GIVEN DATA:

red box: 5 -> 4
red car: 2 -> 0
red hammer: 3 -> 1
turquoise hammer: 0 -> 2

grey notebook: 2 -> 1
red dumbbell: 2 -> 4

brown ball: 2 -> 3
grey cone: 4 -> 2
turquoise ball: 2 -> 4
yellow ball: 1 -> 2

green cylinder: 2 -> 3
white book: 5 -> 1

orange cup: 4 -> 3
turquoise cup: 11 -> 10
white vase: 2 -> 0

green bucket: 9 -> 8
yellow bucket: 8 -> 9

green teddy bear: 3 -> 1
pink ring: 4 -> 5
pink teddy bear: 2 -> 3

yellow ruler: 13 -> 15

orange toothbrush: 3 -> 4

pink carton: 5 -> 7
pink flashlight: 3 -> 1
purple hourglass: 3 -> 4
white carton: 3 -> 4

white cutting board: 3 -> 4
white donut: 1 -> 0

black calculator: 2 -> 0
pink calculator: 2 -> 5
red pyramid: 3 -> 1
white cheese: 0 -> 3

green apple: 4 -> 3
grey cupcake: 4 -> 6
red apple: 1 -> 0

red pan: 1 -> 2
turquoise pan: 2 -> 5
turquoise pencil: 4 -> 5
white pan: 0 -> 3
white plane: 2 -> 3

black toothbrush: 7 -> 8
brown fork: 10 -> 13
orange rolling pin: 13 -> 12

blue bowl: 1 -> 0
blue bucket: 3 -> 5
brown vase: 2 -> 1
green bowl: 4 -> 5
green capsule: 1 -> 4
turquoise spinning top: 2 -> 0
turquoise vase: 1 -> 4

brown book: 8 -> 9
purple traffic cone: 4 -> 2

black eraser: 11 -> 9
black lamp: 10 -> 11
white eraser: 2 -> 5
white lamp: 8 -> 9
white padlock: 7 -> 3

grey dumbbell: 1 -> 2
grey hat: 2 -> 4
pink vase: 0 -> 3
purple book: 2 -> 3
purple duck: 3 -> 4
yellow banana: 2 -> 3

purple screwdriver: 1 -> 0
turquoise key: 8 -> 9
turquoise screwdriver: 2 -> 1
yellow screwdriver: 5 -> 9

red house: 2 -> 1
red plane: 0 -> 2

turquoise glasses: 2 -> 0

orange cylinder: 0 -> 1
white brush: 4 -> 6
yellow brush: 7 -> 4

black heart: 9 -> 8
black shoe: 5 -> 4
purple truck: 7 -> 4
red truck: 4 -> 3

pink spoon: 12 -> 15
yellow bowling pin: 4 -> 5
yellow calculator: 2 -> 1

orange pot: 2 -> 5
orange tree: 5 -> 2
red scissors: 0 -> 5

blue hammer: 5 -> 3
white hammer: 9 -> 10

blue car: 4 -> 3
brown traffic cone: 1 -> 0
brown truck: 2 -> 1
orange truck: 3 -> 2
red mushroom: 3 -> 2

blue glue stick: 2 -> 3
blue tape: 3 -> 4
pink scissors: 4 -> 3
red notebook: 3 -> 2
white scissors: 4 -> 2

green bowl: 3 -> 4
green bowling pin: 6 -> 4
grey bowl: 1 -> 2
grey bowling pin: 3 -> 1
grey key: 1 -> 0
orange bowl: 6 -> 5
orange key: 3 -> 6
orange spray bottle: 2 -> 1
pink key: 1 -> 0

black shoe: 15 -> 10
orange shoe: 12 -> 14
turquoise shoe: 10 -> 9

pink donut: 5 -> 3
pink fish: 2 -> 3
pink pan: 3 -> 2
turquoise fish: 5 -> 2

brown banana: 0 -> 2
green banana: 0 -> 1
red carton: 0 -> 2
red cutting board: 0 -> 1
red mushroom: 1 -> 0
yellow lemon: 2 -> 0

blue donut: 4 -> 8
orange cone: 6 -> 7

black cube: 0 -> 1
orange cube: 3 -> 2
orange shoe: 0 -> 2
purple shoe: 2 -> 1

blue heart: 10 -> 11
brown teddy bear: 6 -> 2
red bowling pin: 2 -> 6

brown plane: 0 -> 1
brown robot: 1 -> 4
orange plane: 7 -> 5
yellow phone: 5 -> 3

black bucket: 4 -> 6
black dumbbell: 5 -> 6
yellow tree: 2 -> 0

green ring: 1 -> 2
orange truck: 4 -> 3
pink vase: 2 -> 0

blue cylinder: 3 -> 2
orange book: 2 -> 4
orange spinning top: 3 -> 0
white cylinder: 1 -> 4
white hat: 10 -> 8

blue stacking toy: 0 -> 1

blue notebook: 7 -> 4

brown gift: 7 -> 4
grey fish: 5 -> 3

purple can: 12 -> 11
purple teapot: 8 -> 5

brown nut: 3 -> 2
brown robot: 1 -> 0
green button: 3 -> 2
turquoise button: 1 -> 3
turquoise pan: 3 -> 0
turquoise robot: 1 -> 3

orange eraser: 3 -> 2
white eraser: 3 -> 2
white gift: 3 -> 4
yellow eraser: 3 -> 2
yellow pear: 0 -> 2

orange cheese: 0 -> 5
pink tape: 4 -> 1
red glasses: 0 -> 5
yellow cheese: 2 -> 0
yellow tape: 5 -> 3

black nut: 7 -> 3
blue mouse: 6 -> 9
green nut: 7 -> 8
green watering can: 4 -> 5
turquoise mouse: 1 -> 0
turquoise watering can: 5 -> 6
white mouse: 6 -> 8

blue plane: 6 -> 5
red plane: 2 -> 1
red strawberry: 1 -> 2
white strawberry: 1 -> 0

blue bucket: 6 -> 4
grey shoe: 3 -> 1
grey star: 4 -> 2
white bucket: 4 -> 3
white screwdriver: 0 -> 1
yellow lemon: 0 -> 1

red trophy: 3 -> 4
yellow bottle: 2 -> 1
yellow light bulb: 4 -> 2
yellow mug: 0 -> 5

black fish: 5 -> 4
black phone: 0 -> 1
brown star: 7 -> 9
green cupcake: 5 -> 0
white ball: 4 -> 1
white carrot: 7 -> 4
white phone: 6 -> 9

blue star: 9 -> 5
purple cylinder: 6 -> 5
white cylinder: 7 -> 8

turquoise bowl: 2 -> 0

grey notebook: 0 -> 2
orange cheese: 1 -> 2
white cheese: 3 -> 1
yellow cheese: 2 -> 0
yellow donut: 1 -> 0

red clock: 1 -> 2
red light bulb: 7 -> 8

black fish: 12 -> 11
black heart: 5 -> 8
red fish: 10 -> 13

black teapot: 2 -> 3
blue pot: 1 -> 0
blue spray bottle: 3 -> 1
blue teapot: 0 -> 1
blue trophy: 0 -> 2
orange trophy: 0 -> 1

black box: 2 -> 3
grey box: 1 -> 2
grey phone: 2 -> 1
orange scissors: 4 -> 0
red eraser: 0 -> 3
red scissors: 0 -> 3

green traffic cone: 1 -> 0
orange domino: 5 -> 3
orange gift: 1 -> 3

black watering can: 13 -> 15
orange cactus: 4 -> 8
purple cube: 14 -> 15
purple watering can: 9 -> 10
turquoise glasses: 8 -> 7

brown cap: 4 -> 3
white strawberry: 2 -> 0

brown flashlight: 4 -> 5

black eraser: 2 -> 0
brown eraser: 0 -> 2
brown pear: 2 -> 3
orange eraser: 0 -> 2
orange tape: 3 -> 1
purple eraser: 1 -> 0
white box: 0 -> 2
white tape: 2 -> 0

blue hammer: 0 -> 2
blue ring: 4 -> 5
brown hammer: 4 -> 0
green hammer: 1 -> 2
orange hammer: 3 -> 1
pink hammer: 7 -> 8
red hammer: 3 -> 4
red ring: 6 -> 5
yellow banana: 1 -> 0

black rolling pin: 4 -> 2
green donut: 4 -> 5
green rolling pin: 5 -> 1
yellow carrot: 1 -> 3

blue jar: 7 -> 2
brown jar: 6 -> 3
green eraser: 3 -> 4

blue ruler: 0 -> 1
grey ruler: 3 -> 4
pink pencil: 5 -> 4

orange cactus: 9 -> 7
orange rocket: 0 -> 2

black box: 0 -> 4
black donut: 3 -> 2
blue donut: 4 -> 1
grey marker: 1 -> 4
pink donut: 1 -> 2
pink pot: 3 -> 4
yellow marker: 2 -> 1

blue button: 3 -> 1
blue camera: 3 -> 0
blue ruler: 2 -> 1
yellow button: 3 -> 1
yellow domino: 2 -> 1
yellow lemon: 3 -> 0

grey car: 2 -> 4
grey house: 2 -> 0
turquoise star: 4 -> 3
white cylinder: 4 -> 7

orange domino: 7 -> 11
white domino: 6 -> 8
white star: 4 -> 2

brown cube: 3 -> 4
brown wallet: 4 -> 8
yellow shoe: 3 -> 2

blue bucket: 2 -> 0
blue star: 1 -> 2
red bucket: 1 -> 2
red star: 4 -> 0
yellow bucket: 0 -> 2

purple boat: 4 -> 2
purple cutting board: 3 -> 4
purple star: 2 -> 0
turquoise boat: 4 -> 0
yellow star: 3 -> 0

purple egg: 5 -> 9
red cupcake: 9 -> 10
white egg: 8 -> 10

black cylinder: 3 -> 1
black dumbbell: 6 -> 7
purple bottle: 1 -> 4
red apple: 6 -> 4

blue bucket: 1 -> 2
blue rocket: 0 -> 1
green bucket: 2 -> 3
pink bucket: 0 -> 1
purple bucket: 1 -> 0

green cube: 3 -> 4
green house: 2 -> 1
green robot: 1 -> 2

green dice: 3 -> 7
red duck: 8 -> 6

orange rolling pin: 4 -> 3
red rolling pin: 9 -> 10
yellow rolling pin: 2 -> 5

TASK STATEMENT:
Lines holding the word "lemon" are the answer; copy every one from the records above.

ANSWER:
yellow lemon: 2 -> 0
yellow lemon: 0 -> 1
yellow lemon: 3 -> 0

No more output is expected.